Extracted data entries

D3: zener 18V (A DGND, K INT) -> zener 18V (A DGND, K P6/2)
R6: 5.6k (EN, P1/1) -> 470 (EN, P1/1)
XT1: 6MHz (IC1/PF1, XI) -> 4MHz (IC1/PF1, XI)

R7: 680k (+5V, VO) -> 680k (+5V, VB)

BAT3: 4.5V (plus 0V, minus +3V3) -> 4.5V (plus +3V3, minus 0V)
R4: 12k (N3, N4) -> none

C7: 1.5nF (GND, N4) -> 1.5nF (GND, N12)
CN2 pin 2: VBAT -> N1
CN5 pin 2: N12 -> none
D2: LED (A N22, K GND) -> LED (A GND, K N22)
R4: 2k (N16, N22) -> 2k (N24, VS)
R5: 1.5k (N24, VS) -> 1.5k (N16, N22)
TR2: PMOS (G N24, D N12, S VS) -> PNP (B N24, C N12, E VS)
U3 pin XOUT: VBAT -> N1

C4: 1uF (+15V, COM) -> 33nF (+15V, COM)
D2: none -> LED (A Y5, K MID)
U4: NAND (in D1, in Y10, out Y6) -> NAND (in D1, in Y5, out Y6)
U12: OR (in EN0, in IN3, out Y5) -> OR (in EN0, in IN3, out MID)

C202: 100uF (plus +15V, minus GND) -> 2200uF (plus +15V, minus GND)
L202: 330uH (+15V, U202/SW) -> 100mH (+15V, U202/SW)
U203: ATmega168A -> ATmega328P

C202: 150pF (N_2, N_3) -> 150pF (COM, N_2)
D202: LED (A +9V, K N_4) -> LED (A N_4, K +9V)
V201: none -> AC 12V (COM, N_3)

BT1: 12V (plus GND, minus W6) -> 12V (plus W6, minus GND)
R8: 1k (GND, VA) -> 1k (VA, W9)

TASK DIRECTIONS:
Go through the records above. Copy each line in which the string "plus" appears.

OUTPUT:
BAT3: 4.5V (plus 0V, minus +3V3) -> 4.5V (plus +3V3, minus 0V)
C202: 100uF (plus +15V, minus GND) -> 2200uF (plus +15V, minus GND)
BT1: 12V (plus GND, minus W6) -> 12V (plus W6, minus GND)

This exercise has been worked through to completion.